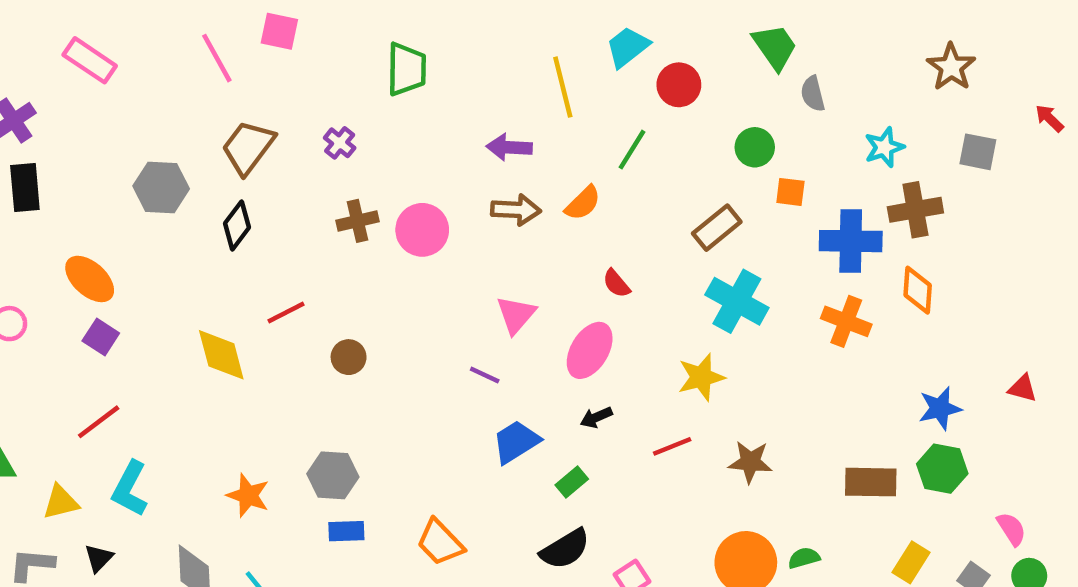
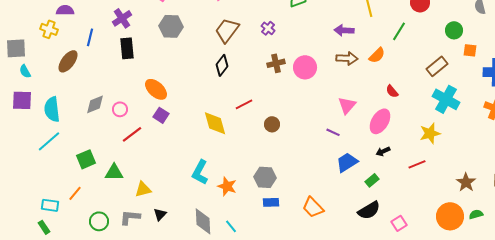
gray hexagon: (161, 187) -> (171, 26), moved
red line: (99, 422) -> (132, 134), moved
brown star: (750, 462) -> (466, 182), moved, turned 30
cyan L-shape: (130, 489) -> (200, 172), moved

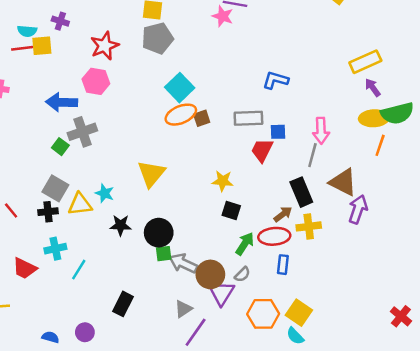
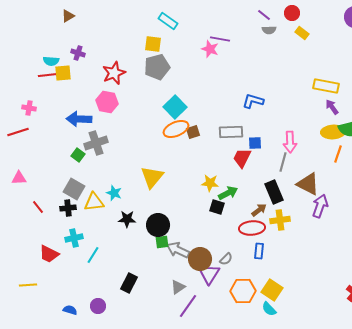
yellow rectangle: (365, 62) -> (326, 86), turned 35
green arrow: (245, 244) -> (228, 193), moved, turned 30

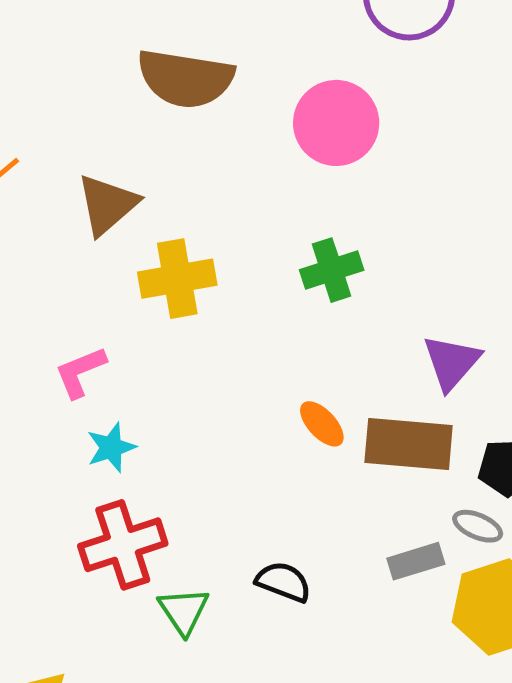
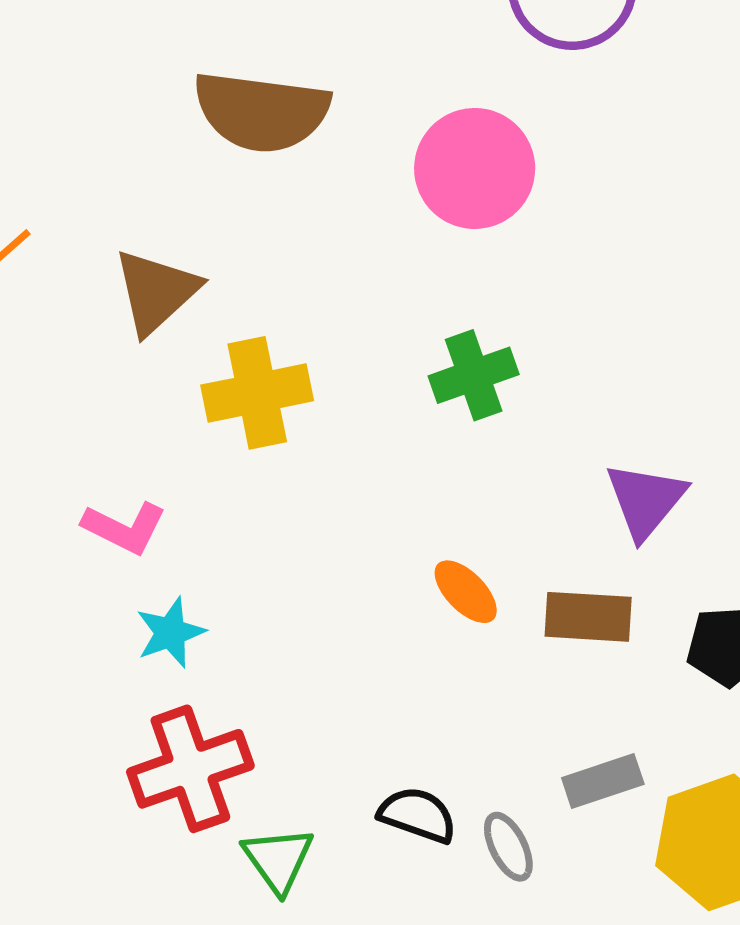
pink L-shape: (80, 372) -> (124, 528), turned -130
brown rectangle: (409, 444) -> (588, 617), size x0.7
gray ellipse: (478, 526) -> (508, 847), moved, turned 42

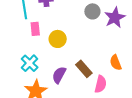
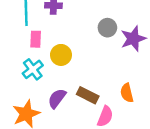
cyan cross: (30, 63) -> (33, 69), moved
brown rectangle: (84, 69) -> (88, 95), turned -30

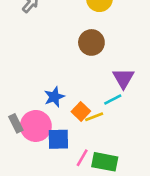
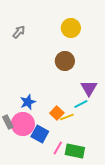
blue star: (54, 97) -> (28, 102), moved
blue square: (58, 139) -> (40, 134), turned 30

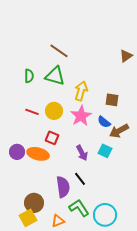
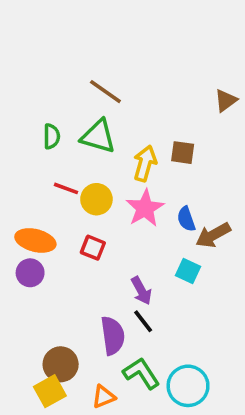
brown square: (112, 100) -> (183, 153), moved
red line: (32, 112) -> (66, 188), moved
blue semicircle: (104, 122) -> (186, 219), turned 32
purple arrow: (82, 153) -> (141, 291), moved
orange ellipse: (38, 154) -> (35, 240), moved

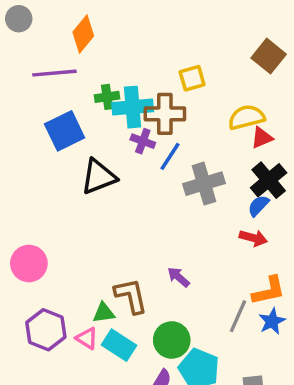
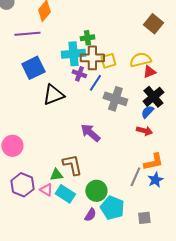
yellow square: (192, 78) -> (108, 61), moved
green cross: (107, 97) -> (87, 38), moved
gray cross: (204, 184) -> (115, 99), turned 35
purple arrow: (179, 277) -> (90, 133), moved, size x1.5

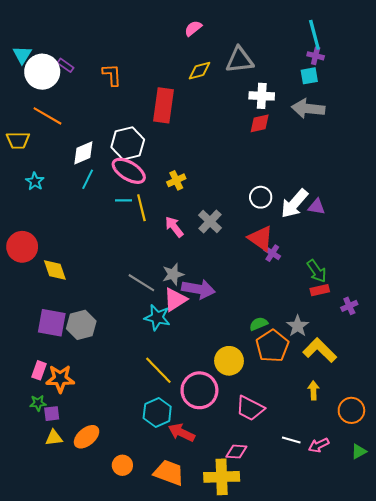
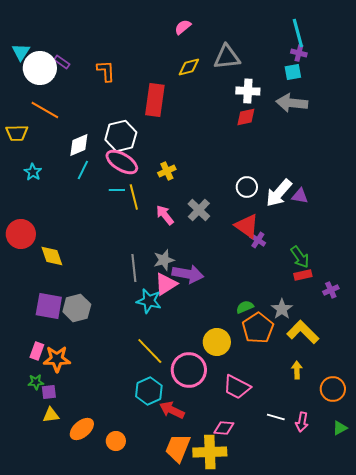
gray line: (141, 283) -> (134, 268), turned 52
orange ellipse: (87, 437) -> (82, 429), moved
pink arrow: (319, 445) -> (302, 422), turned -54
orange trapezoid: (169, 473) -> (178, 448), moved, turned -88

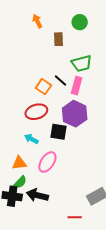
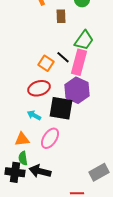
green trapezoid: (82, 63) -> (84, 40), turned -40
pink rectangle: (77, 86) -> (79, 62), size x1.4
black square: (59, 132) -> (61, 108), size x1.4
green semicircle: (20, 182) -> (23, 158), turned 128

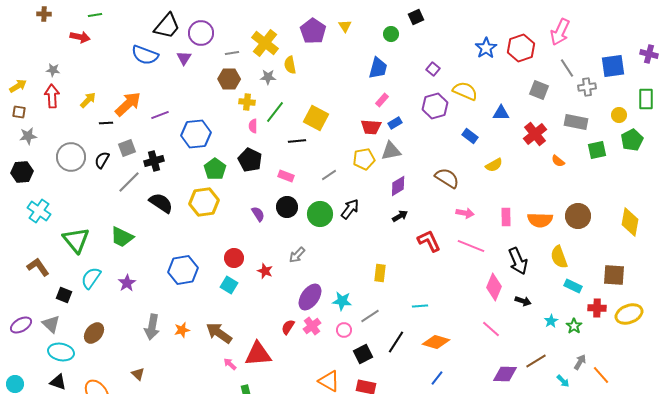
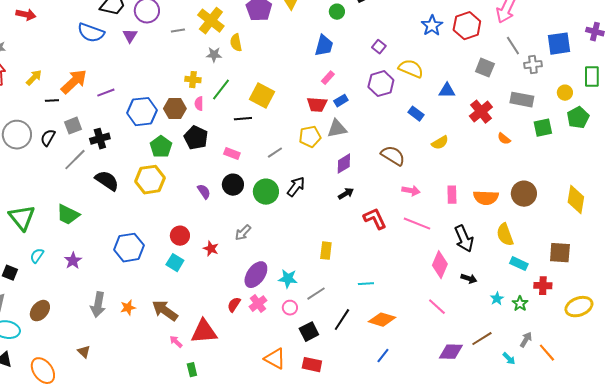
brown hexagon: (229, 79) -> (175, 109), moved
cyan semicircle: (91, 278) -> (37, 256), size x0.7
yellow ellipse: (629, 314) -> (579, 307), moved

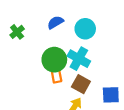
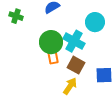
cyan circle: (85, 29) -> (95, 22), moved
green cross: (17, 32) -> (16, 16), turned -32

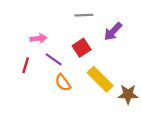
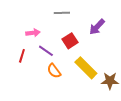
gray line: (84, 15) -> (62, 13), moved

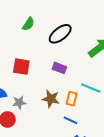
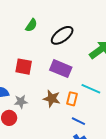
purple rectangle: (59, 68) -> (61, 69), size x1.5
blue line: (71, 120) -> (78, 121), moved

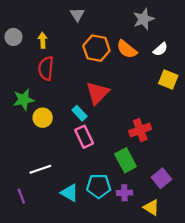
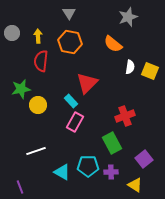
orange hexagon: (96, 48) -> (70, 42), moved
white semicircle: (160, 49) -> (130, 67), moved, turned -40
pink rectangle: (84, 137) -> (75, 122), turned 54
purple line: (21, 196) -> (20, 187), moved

==========

**About this exercise**
The data above must be copied exactly. Leave out the pictures.

**Answer box**
gray hexagon: (161, 187) -> (171, 26), moved
red line: (99, 422) -> (132, 134), moved
brown star: (750, 462) -> (466, 182), moved, turned 30
cyan L-shape: (130, 489) -> (200, 172), moved

yellow rectangle: (365, 62) -> (326, 86), turned 35
green arrow: (245, 244) -> (228, 193), moved, turned 30

pink L-shape: (80, 372) -> (124, 528), turned -130
brown rectangle: (409, 444) -> (588, 617), size x0.7
gray ellipse: (478, 526) -> (508, 847), moved, turned 42

cyan cross: (30, 63) -> (33, 69), moved
brown rectangle: (84, 69) -> (88, 95), turned -30

blue star: (54, 97) -> (28, 102), moved
blue square: (58, 139) -> (40, 134), turned 30

brown square: (112, 100) -> (183, 153), moved
red line: (32, 112) -> (66, 188), moved
blue semicircle: (104, 122) -> (186, 219), turned 32
purple arrow: (82, 153) -> (141, 291), moved
orange ellipse: (38, 154) -> (35, 240), moved

yellow square: (192, 78) -> (108, 61), moved
green cross: (107, 97) -> (87, 38), moved
gray cross: (204, 184) -> (115, 99), turned 35
purple arrow: (179, 277) -> (90, 133), moved, size x1.5

gray line: (141, 283) -> (134, 268), turned 52
orange ellipse: (87, 437) -> (82, 429), moved
pink arrow: (319, 445) -> (302, 422), turned -54
orange trapezoid: (169, 473) -> (178, 448), moved, turned -88

green trapezoid: (82, 63) -> (84, 40), turned -40
pink rectangle: (77, 86) -> (79, 62), size x1.4
black square: (59, 132) -> (61, 108), size x1.4
green semicircle: (20, 182) -> (23, 158), turned 128

brown hexagon: (229, 79) -> (175, 109), moved
cyan semicircle: (91, 278) -> (37, 256), size x0.7
yellow ellipse: (629, 314) -> (579, 307), moved

cyan circle: (85, 29) -> (95, 22), moved
green cross: (17, 32) -> (16, 16), turned -32

gray line: (84, 15) -> (62, 13), moved

purple rectangle: (59, 68) -> (61, 69), size x1.5
blue line: (71, 120) -> (78, 121), moved

orange hexagon: (96, 48) -> (70, 42), moved
white semicircle: (160, 49) -> (130, 67), moved, turned -40
pink rectangle: (84, 137) -> (75, 122), turned 54
purple line: (21, 196) -> (20, 187), moved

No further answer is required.